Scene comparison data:

================================

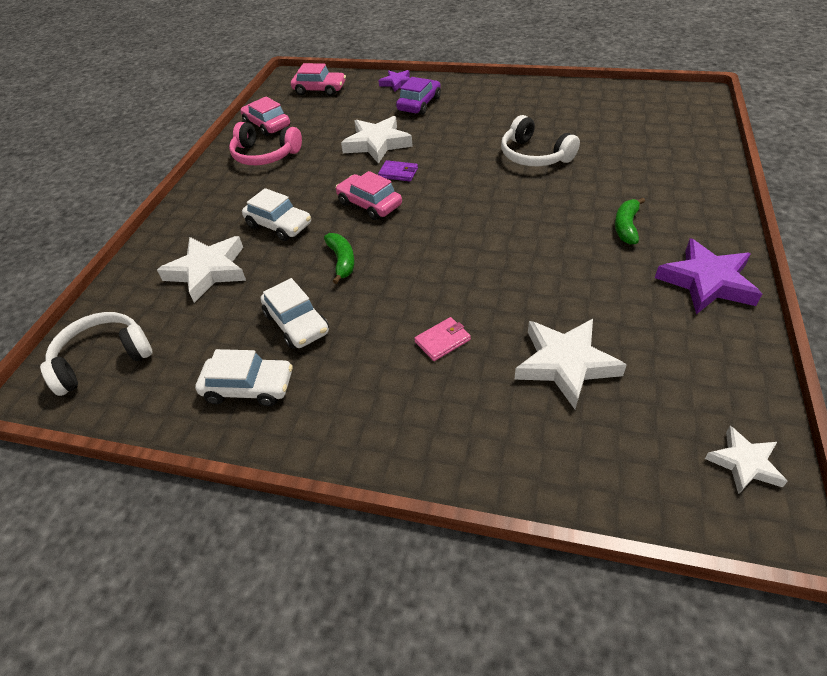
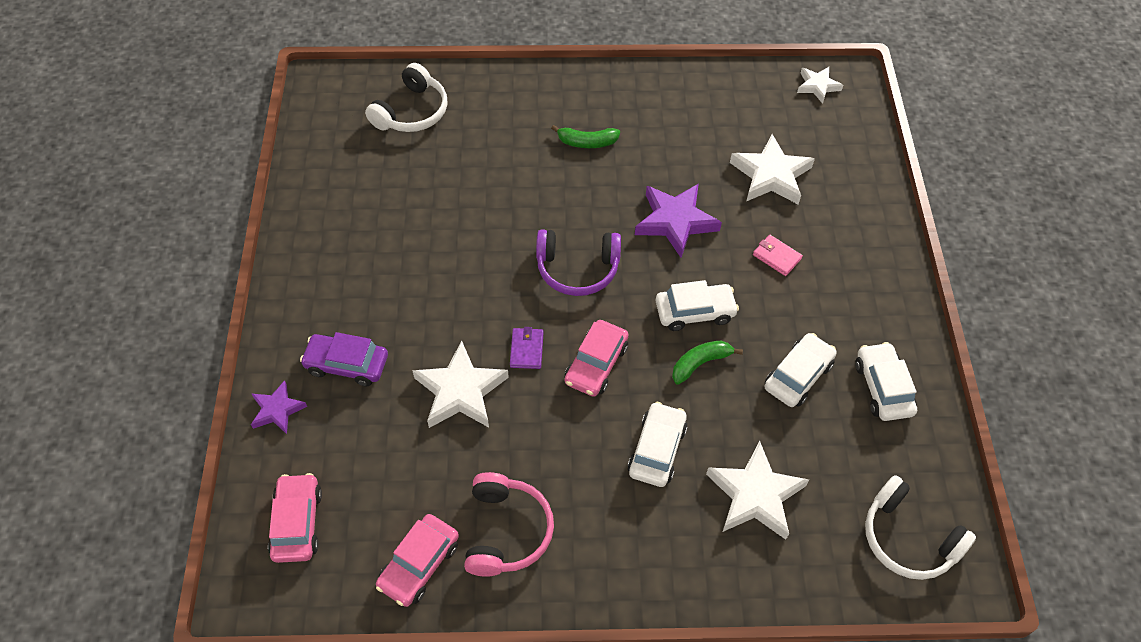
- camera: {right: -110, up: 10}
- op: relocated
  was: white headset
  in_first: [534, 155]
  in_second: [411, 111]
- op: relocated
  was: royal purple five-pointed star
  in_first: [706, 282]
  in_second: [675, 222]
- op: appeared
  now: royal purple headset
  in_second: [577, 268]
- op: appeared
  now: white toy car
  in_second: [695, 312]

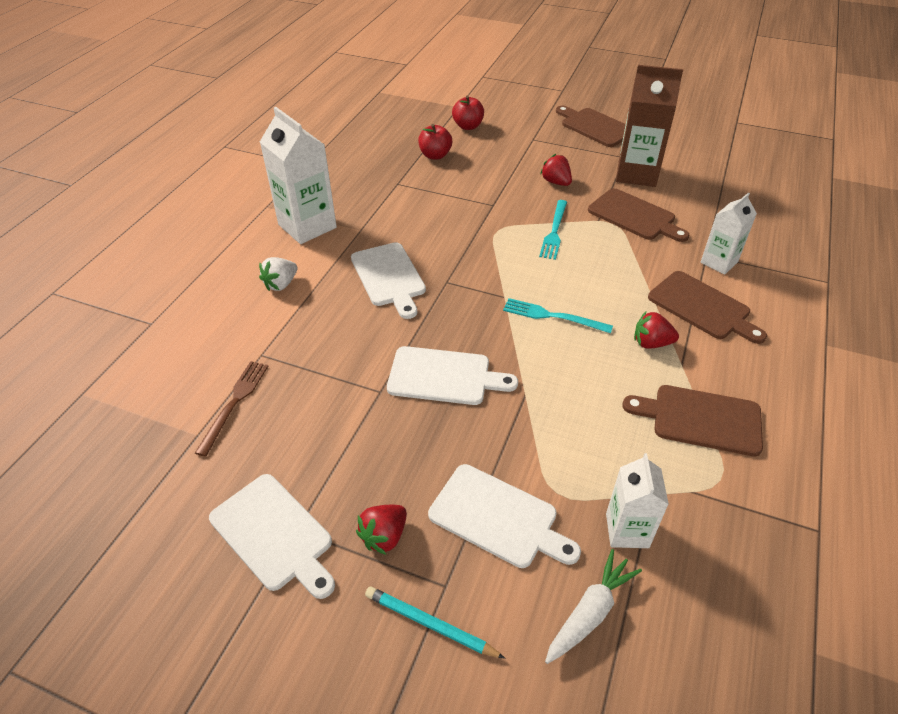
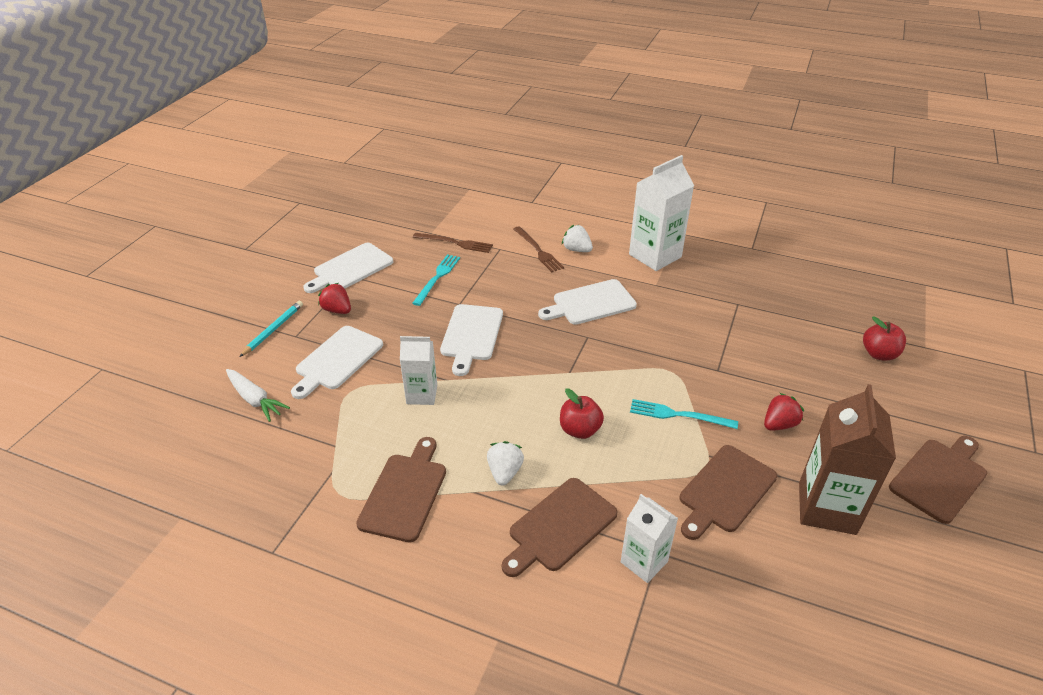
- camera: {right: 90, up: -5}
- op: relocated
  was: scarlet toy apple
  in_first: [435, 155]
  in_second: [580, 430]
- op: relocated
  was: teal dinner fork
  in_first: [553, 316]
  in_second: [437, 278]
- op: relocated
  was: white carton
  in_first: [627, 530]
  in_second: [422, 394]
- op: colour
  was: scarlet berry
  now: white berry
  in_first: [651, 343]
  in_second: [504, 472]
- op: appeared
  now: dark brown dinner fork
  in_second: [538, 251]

================================

# [DIRECTIONS FOR THIS TASK]
The data above is to be printed exactly, all of it, except for the pictures.

# [RESULT]
- camera: {right: -110, up: 10}
- op: relocated
  was: white headset
  in_first: [534, 155]
  in_second: [411, 111]
- op: relocated
  was: royal purple five-pointed star
  in_first: [706, 282]
  in_second: [675, 222]
- op: appeared
  now: royal purple headset
  in_second: [577, 268]
- op: appeared
  now: white toy car
  in_second: [695, 312]

- camera: {right: 90, up: -5}
- op: relocated
  was: scarlet toy apple
  in_first: [435, 155]
  in_second: [580, 430]
- op: relocated
  was: teal dinner fork
  in_first: [553, 316]
  in_second: [437, 278]
- op: relocated
  was: white carton
  in_first: [627, 530]
  in_second: [422, 394]
- op: colour
  was: scarlet berry
  now: white berry
  in_first: [651, 343]
  in_second: [504, 472]
- op: appeared
  now: dark brown dinner fork
  in_second: [538, 251]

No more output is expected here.